Material to process
******************************
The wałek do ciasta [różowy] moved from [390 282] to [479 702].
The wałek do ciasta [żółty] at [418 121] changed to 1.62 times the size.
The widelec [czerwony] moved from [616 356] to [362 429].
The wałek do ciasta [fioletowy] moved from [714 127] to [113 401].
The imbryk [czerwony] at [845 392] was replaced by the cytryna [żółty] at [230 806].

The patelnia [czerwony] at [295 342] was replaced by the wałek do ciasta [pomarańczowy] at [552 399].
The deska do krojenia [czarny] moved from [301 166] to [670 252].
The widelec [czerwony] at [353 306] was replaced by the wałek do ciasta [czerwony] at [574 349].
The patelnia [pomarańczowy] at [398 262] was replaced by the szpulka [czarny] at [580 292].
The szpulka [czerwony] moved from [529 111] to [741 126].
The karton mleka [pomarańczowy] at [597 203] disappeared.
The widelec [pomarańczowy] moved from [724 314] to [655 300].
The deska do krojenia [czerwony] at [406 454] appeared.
******************************
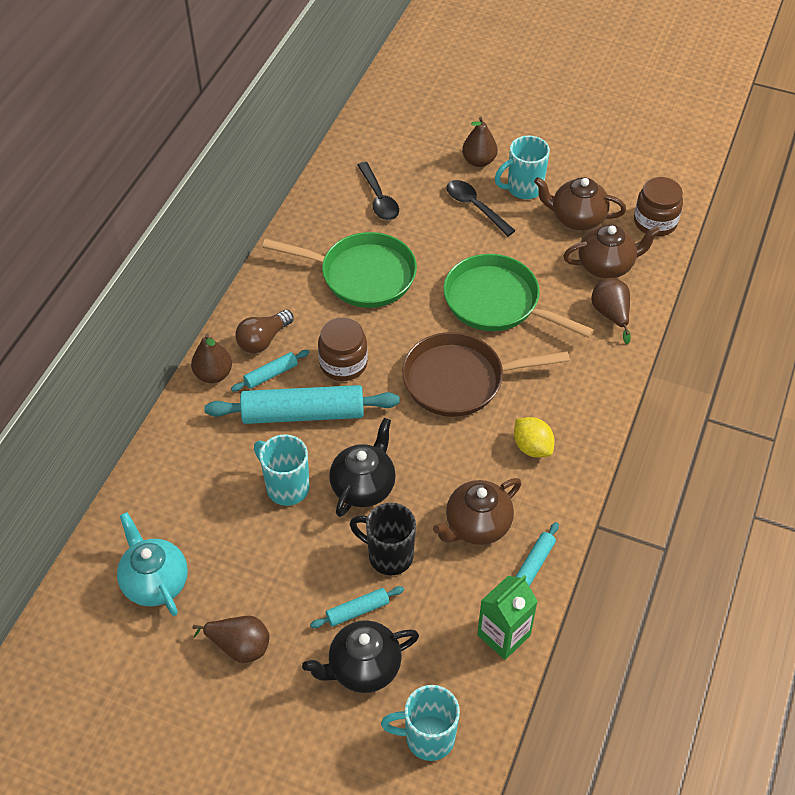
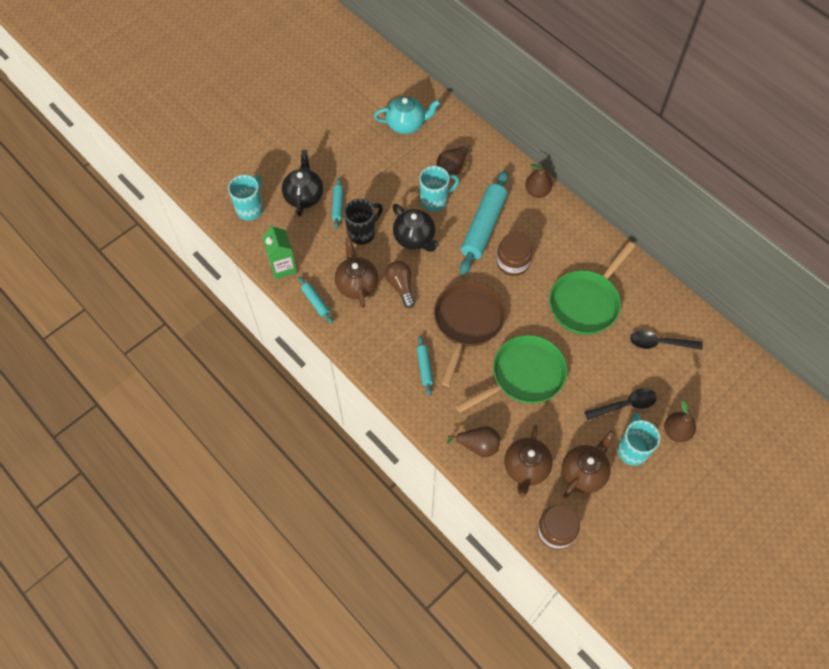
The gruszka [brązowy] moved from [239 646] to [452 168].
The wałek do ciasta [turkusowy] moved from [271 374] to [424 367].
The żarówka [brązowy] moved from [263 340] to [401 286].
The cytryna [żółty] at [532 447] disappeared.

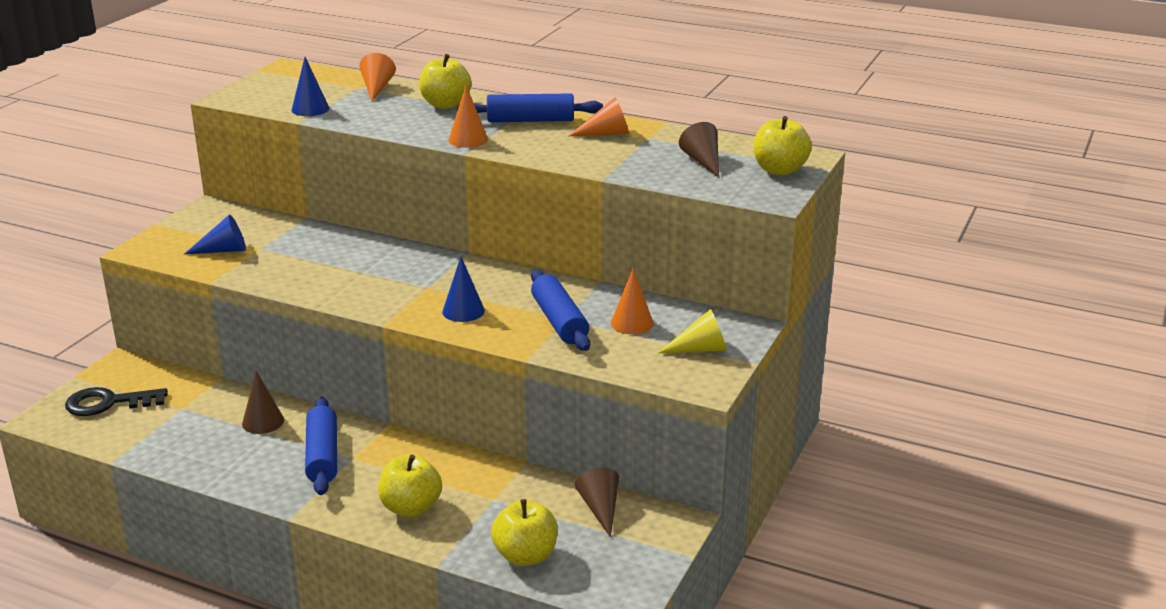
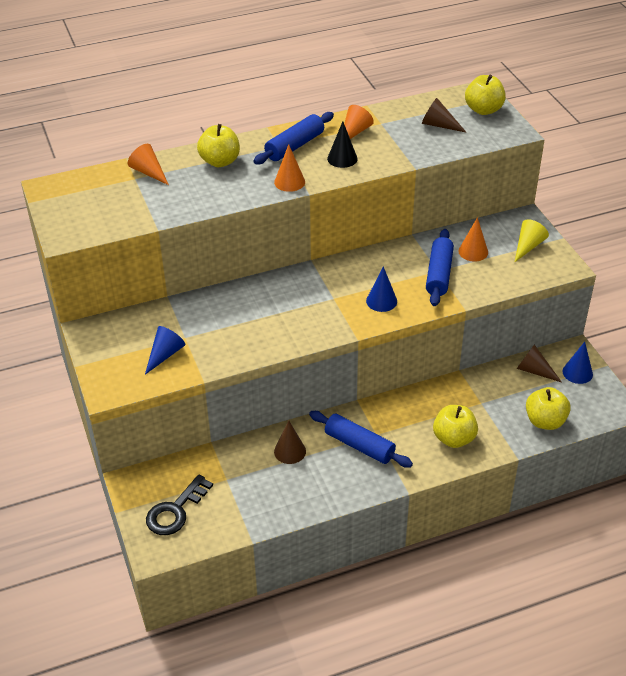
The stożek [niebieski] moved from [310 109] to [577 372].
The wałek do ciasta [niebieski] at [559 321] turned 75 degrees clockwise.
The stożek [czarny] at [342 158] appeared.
******************************
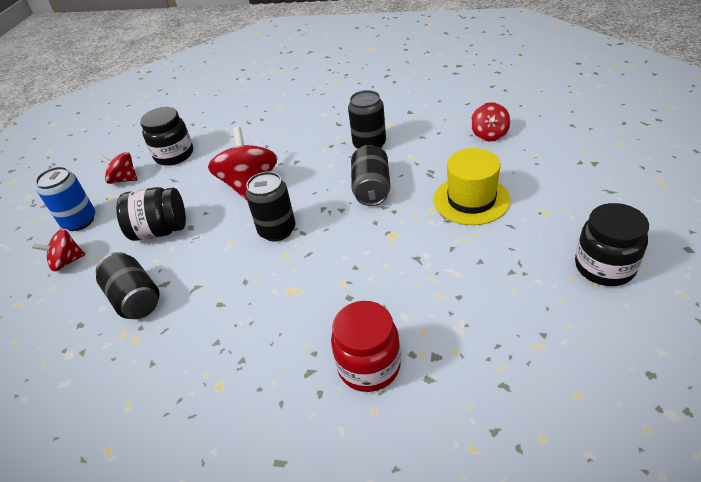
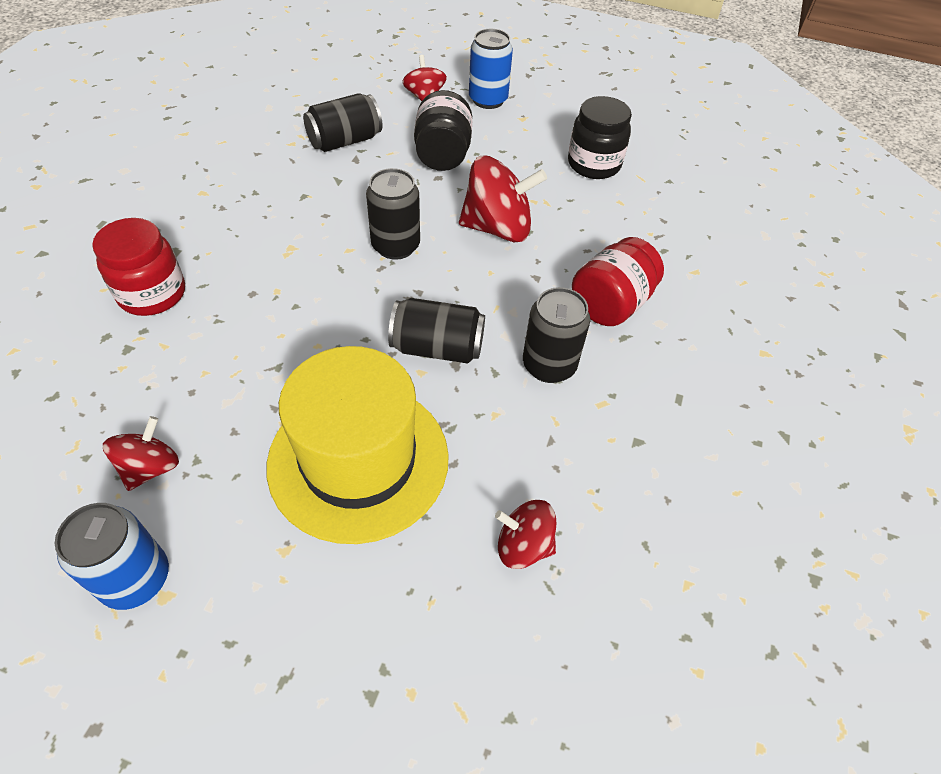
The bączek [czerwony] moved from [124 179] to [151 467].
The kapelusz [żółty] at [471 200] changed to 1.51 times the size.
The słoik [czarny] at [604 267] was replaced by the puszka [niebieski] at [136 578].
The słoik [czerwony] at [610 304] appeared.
******************************
Task to complete
Reproduce exactly, and with no other material, the lines between those holding "The wałek do ciasta [różowy]" and "The wałek do ciasta [fioletowy]", inclusive.

Written answer
The wałek do ciasta [różowy] moved from [390 282] to [479 702].
The wałek do ciasta [żółty] at [418 121] changed to 1.62 times the size.
The widelec [czerwony] moved from [616 356] to [362 429].
The wałek do ciasta [fioletowy] moved from [714 127] to [113 401].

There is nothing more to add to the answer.